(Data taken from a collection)
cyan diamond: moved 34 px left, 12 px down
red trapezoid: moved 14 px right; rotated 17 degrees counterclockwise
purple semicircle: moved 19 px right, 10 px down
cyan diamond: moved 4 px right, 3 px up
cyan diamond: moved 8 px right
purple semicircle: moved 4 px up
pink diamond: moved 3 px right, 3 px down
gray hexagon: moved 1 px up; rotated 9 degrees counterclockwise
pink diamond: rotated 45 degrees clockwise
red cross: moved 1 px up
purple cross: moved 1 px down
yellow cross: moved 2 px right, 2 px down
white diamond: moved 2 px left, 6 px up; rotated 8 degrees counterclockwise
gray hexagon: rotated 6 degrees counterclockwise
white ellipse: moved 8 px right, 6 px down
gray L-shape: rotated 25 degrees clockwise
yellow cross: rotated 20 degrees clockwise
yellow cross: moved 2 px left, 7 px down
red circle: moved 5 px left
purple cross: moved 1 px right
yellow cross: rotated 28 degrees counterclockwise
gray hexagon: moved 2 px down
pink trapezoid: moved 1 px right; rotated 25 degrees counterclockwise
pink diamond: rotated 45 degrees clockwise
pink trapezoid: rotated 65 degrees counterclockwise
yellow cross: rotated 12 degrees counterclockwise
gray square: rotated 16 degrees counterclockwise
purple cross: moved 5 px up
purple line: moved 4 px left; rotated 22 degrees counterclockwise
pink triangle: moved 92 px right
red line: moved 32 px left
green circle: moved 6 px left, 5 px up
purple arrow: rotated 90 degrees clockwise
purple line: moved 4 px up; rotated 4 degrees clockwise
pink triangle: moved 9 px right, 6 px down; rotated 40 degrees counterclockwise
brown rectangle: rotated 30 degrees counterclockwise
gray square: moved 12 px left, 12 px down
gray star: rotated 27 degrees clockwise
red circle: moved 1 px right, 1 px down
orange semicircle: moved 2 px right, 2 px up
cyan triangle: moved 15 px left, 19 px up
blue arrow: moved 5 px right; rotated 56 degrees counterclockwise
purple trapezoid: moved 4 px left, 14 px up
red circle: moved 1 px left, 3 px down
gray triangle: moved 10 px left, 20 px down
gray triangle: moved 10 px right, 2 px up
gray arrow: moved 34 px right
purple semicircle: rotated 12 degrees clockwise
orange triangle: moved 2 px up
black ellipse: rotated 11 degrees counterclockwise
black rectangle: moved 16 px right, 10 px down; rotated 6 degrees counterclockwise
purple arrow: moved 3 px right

Task
Copy out every one of the rows above without changing anything.

Response to this task
cyan diamond: moved 34 px left, 12 px down
red trapezoid: moved 14 px right; rotated 17 degrees counterclockwise
purple semicircle: moved 19 px right, 10 px down
cyan diamond: moved 4 px right, 3 px up
cyan diamond: moved 8 px right
purple semicircle: moved 4 px up
pink diamond: moved 3 px right, 3 px down
gray hexagon: moved 1 px up; rotated 9 degrees counterclockwise
pink diamond: rotated 45 degrees clockwise
red cross: moved 1 px up
purple cross: moved 1 px down
yellow cross: moved 2 px right, 2 px down
white diamond: moved 2 px left, 6 px up; rotated 8 degrees counterclockwise
gray hexagon: rotated 6 degrees counterclockwise
white ellipse: moved 8 px right, 6 px down
gray L-shape: rotated 25 degrees clockwise
yellow cross: rotated 20 degrees clockwise
yellow cross: moved 2 px left, 7 px down
red circle: moved 5 px left
purple cross: moved 1 px right
yellow cross: rotated 28 degrees counterclockwise
gray hexagon: moved 2 px down
pink trapezoid: moved 1 px right; rotated 25 degrees counterclockwise
pink diamond: rotated 45 degrees clockwise
pink trapezoid: rotated 65 degrees counterclockwise
yellow cross: rotated 12 degrees counterclockwise
gray square: rotated 16 degrees counterclockwise
purple cross: moved 5 px up
purple line: moved 4 px left; rotated 22 degrees counterclockwise
pink triangle: moved 92 px right
red line: moved 32 px left
green circle: moved 6 px left, 5 px up
purple arrow: rotated 90 degrees clockwise
purple line: moved 4 px up; rotated 4 degrees clockwise
pink triangle: moved 9 px right, 6 px down; rotated 40 degrees counterclockwise
brown rectangle: rotated 30 degrees counterclockwise
gray square: moved 12 px left, 12 px down
gray star: rotated 27 degrees clockwise
red circle: moved 1 px right, 1 px down
orange semicircle: moved 2 px right, 2 px up
cyan triangle: moved 15 px left, 19 px up
blue arrow: moved 5 px right; rotated 56 degrees counterclockwise
purple trapezoid: moved 4 px left, 14 px up
red circle: moved 1 px left, 3 px down
gray triangle: moved 10 px left, 20 px down
gray triangle: moved 10 px right, 2 px up
gray arrow: moved 34 px right
purple semicircle: rotated 12 degrees clockwise
orange triangle: moved 2 px up
black ellipse: rotated 11 degrees counterclockwise
black rectangle: moved 16 px right, 10 px down; rotated 6 degrees counterclockwise
purple arrow: moved 3 px right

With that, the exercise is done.